[Raw data]
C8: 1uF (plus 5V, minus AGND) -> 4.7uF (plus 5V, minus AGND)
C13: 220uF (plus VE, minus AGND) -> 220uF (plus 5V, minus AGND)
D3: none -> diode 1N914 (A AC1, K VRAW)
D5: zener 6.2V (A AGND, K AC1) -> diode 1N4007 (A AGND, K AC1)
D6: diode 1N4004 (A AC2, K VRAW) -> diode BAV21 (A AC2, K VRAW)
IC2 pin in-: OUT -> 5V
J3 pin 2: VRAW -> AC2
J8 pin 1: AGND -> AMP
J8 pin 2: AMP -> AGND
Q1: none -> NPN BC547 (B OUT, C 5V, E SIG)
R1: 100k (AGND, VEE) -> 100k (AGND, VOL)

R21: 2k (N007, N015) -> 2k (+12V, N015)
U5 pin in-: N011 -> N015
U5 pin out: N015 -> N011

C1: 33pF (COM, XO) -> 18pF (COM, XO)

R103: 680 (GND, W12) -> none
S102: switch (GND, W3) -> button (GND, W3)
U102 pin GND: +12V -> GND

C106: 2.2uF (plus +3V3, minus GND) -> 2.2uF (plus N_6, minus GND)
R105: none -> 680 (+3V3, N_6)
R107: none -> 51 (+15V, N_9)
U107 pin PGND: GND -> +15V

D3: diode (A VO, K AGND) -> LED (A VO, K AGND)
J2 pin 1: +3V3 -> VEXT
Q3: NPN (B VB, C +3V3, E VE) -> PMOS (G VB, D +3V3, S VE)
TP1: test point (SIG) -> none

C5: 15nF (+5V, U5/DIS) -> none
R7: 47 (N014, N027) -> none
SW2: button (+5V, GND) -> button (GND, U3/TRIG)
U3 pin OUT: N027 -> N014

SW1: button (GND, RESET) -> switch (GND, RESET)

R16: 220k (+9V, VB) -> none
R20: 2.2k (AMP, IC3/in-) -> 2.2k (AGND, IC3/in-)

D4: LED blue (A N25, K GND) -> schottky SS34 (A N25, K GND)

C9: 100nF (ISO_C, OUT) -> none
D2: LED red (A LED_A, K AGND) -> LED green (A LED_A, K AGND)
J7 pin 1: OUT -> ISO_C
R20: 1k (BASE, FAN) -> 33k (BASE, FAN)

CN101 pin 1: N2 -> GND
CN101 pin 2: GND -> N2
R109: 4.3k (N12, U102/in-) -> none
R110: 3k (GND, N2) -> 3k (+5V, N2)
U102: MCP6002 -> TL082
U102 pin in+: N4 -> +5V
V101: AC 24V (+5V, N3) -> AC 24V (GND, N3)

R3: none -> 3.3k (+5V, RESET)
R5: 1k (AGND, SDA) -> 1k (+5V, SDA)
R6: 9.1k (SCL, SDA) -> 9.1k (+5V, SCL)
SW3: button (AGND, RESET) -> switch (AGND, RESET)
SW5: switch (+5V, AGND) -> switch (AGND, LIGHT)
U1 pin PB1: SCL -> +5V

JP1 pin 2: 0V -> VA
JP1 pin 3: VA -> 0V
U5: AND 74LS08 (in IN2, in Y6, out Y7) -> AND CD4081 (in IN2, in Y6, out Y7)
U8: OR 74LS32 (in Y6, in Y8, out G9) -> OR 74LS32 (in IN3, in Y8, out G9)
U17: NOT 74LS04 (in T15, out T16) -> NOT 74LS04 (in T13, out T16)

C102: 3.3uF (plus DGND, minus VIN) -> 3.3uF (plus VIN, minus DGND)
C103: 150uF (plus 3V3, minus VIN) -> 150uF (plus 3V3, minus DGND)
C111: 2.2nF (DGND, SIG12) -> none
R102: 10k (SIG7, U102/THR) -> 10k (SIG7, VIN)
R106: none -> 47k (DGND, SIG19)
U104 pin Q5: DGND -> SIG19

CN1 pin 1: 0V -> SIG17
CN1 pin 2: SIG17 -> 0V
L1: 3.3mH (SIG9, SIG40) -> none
[/Raw data]
• What is required
All of the material should be copied verbatim.

• Solution to this exercise
C8: 1uF (plus 5V, minus AGND) -> 4.7uF (plus 5V, minus AGND)
C13: 220uF (plus VE, minus AGND) -> 220uF (plus 5V, minus AGND)
D3: none -> diode 1N914 (A AC1, K VRAW)
D5: zener 6.2V (A AGND, K AC1) -> diode 1N4007 (A AGND, K AC1)
D6: diode 1N4004 (A AC2, K VRAW) -> diode BAV21 (A AC2, K VRAW)
IC2 pin in-: OUT -> 5V
J3 pin 2: VRAW -> AC2
J8 pin 1: AGND -> AMP
J8 pin 2: AMP -> AGND
Q1: none -> NPN BC547 (B OUT, C 5V, E SIG)
R1: 100k (AGND, VEE) -> 100k (AGND, VOL)

R21: 2k (N007, N015) -> 2k (+12V, N015)
U5 pin in-: N011 -> N015
U5 pin out: N015 -> N011

C1: 33pF (COM, XO) -> 18pF (COM, XO)

R103: 680 (GND, W12) -> none
S102: switch (GND, W3) -> button (GND, W3)
U102 pin GND: +12V -> GND

C106: 2.2uF (plus +3V3, minus GND) -> 2.2uF (plus N_6, minus GND)
R105: none -> 680 (+3V3, N_6)
R107: none -> 51 (+15V, N_9)
U107 pin PGND: GND -> +15V

D3: diode (A VO, K AGND) -> LED (A VO, K AGND)
J2 pin 1: +3V3 -> VEXT
Q3: NPN (B VB, C +3V3, E VE) -> PMOS (G VB, D +3V3, S VE)
TP1: test point (SIG) -> none

C5: 15nF (+5V, U5/DIS) -> none
R7: 47 (N014, N027) -> none
SW2: button (+5V, GND) -> button (GND, U3/TRIG)
U3 pin OUT: N027 -> N014

SW1: button (GND, RESET) -> switch (GND, RESET)

R16: 220k (+9V, VB) -> none
R20: 2.2k (AMP, IC3/in-) -> 2.2k (AGND, IC3/in-)

D4: LED blue (A N25, K GND) -> schottky SS34 (A N25, K GND)

C9: 100nF (ISO_C, OUT) -> none
D2: LED red (A LED_A, K AGND) -> LED green (A LED_A, K AGND)
J7 pin 1: OUT -> ISO_C
R20: 1k (BASE, FAN) -> 33k (BASE, FAN)

CN101 pin 1: N2 -> GND
CN101 pin 2: GND -> N2
R109: 4.3k (N12, U102/in-) -> none
R110: 3k (GND, N2) -> 3k (+5V, N2)
U102: MCP6002 -> TL082
U102 pin in+: N4 -> +5V
V101: AC 24V (+5V, N3) -> AC 24V (GND, N3)

R3: none -> 3.3k (+5V, RESET)
R5: 1k (AGND, SDA) -> 1k (+5V, SDA)
R6: 9.1k (SCL, SDA) -> 9.1k (+5V, SCL)
SW3: button (AGND, RESET) -> switch (AGND, RESET)
SW5: switch (+5V, AGND) -> switch (AGND, LIGHT)
U1 pin PB1: SCL -> +5V

JP1 pin 2: 0V -> VA
JP1 pin 3: VA -> 0V
U5: AND 74LS08 (in IN2, in Y6, out Y7) -> AND CD4081 (in IN2, in Y6, out Y7)
U8: OR 74LS32 (in Y6, in Y8, out G9) -> OR 74LS32 (in IN3, in Y8, out G9)
U17: NOT 74LS04 (in T15, out T16) -> NOT 74LS04 (in T13, out T16)

C102: 3.3uF (plus DGND, minus VIN) -> 3.3uF (plus VIN, minus DGND)
C103: 150uF (plus 3V3, minus VIN) -> 150uF (plus 3V3, minus DGND)
C111: 2.2nF (DGND, SIG12) -> none
R102: 10k (SIG7, U102/THR) -> 10k (SIG7, VIN)
R106: none -> 47k (DGND, SIG19)
U104 pin Q5: DGND -> SIG19

CN1 pin 1: 0V -> SIG17
CN1 pin 2: SIG17 -> 0V
L1: 3.3mH (SIG9, SIG40) -> none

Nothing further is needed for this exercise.